**Exercise brief:** Once the line with "purple flashlight: [281,254,329,293]" is found in the data, output it and each following line exactly, up to and including the line with "white cake: [60,375,130,443]", and nothing before or after.

**Task input:**
◆ ◆ ◆ ◆ ◆
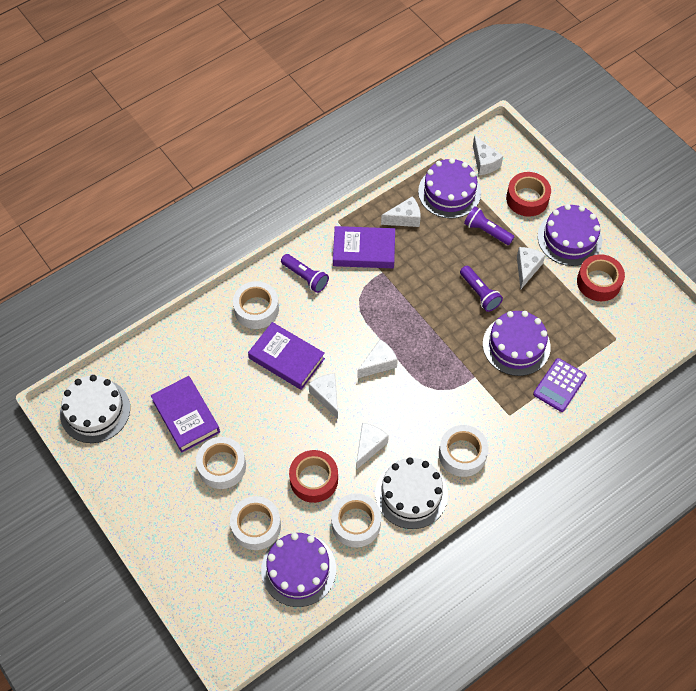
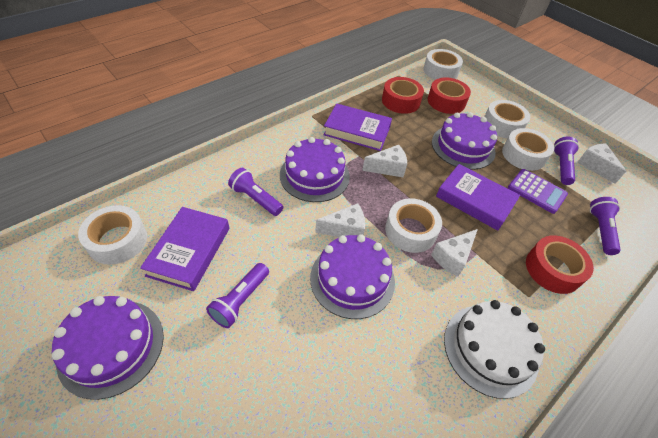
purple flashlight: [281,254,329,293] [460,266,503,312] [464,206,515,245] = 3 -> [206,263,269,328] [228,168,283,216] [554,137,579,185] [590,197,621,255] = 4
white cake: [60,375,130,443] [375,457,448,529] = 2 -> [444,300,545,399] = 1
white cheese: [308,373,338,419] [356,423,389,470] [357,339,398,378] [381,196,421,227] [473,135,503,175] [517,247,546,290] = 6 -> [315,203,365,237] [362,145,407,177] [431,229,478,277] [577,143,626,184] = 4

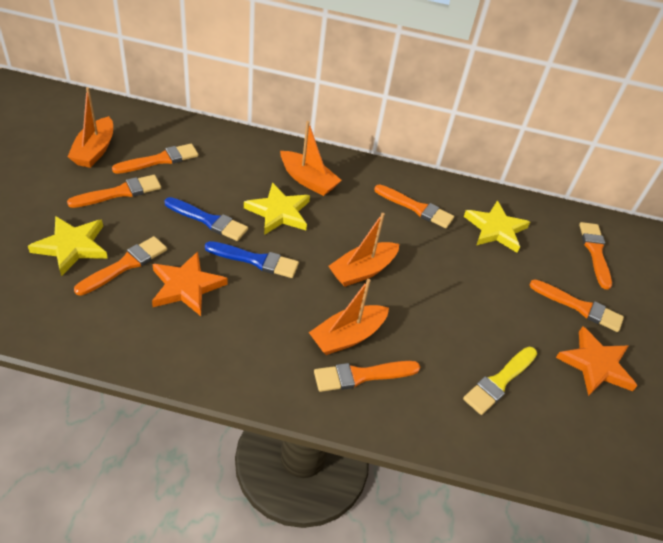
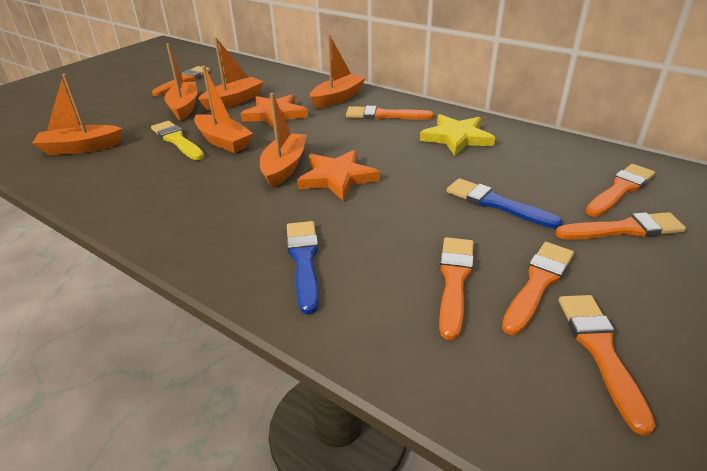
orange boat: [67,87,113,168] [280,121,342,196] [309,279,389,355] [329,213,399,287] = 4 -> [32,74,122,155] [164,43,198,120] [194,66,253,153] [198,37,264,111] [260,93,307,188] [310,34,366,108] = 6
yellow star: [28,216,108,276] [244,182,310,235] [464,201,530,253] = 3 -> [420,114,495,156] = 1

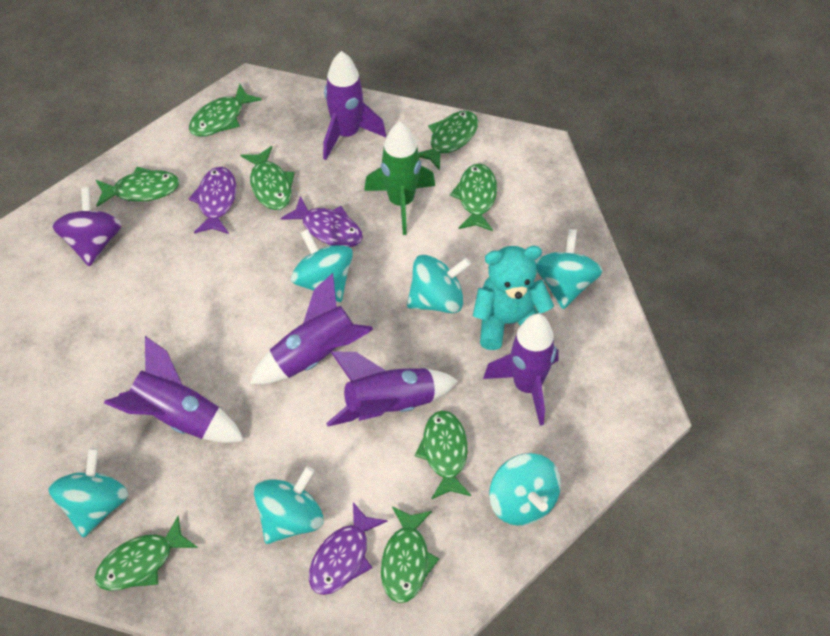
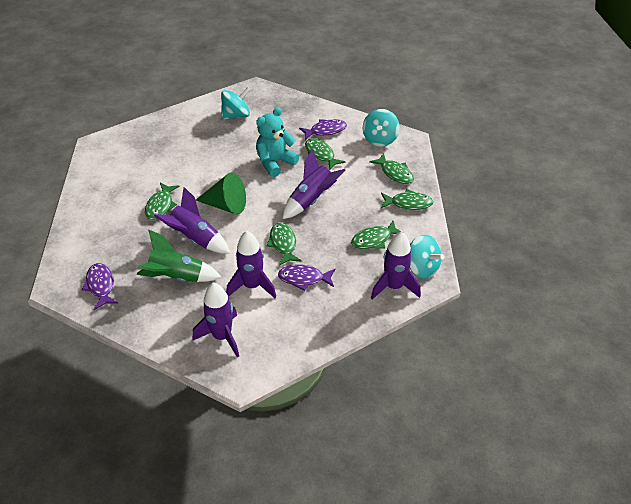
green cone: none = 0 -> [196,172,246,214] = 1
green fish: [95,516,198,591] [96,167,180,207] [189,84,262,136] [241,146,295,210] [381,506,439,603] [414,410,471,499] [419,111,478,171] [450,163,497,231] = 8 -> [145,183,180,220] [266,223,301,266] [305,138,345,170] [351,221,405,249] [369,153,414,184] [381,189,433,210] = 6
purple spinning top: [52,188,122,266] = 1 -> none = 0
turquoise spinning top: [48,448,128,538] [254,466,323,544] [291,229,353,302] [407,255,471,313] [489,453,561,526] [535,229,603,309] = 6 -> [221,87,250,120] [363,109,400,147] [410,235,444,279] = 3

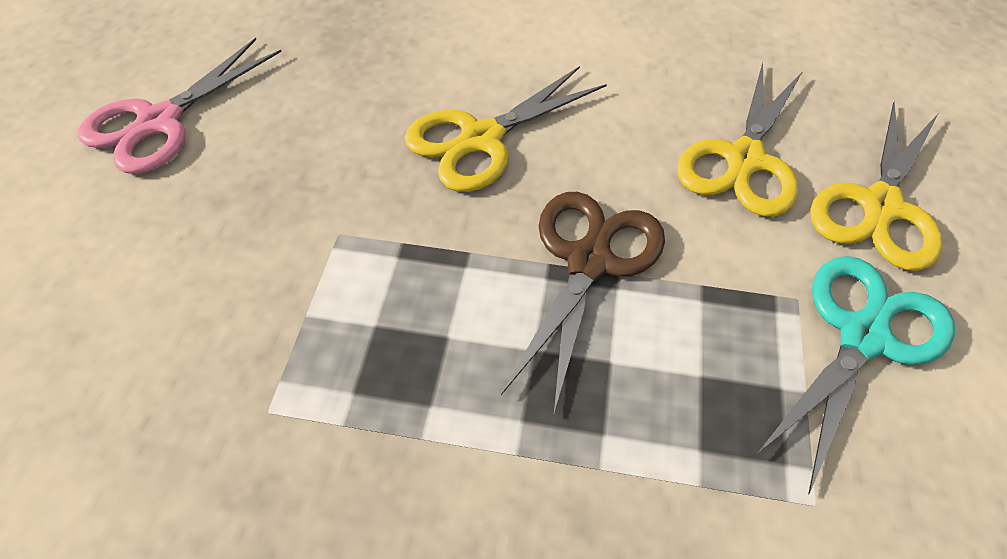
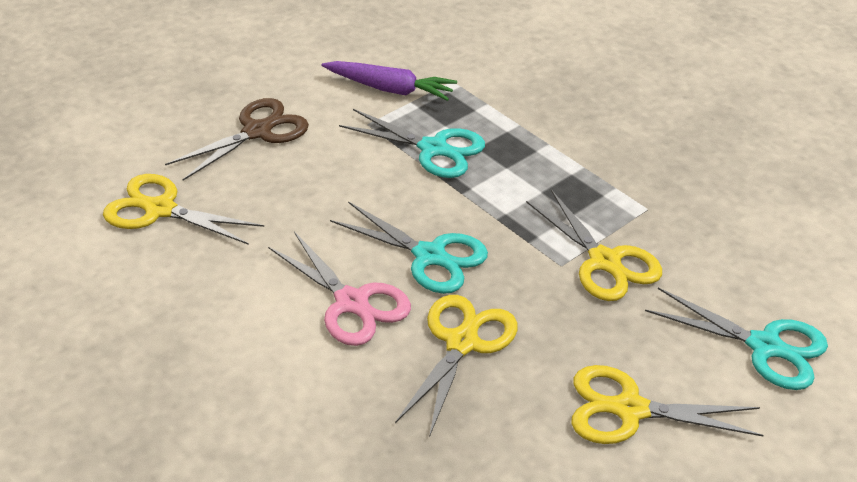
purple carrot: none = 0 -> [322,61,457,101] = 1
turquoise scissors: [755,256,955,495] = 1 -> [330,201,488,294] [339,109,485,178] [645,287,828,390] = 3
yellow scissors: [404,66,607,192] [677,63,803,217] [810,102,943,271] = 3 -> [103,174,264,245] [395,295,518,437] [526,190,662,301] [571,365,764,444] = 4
◆ ◆ ◆ ◆ ◆
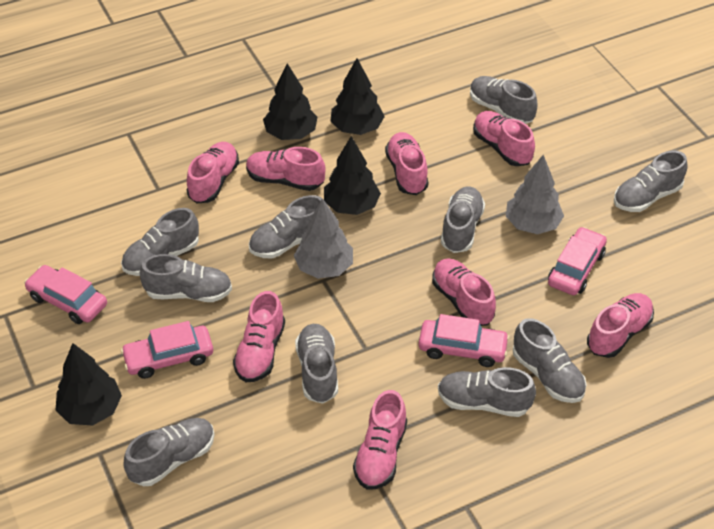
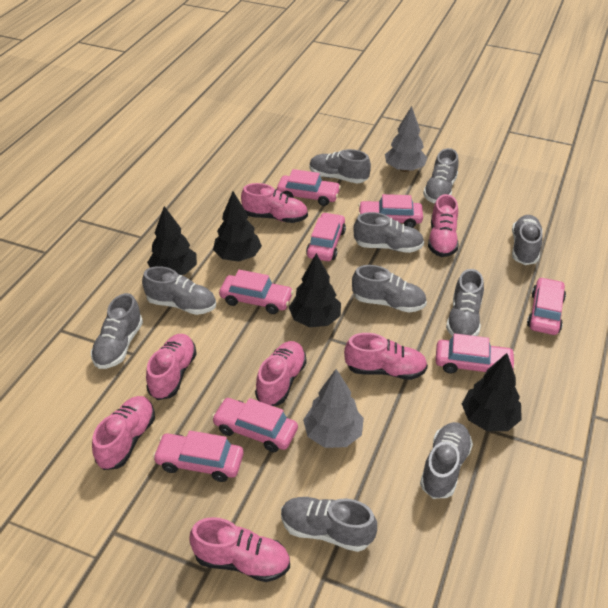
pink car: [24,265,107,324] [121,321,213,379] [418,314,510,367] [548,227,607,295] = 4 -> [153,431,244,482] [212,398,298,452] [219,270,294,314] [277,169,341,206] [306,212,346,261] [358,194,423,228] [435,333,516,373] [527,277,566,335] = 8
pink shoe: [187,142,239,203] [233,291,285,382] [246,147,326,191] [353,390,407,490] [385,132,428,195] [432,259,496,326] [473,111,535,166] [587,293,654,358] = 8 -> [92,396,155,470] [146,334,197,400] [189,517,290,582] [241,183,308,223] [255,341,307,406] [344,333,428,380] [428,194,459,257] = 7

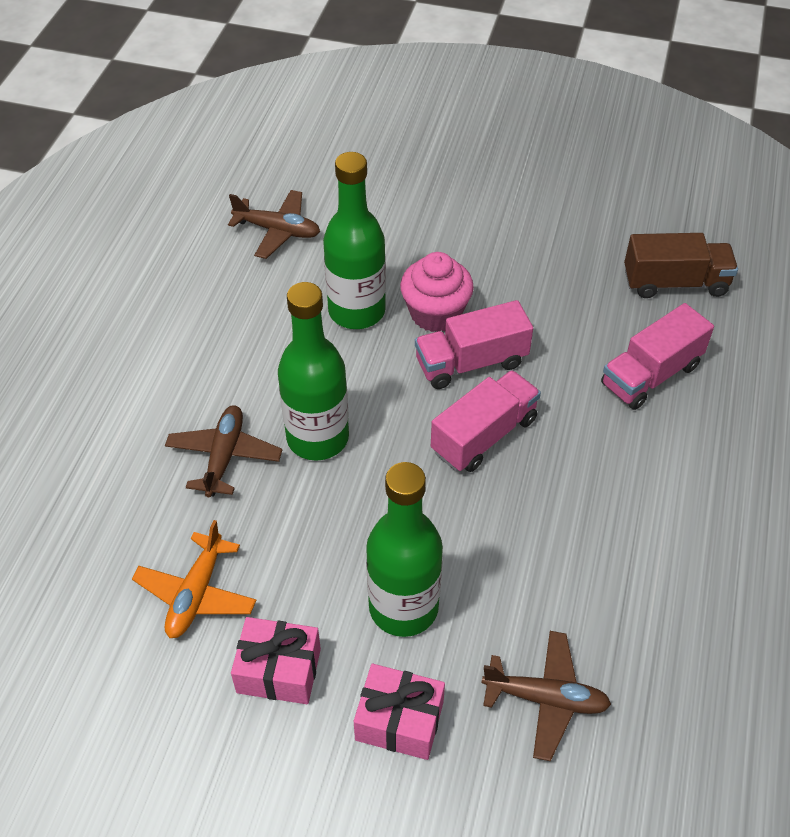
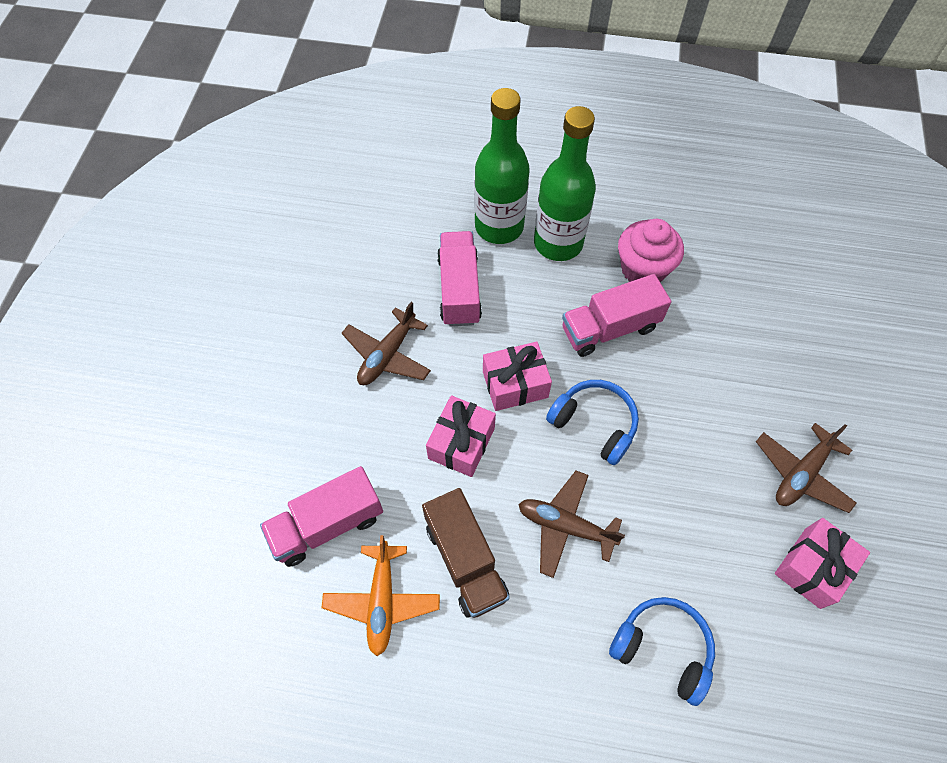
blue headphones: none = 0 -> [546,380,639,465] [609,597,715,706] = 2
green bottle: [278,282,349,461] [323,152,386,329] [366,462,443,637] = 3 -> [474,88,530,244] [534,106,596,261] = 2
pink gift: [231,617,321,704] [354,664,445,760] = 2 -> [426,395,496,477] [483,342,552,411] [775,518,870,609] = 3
◆ ◆ ◆ ◆ ◆
**Response:**
purple flashlight: [281,254,329,293] [460,266,503,312] [464,206,515,245] = 3 -> [206,263,269,328] [228,168,283,216] [554,137,579,185] [590,197,621,255] = 4
white cake: [60,375,130,443] [375,457,448,529] = 2 -> [444,300,545,399] = 1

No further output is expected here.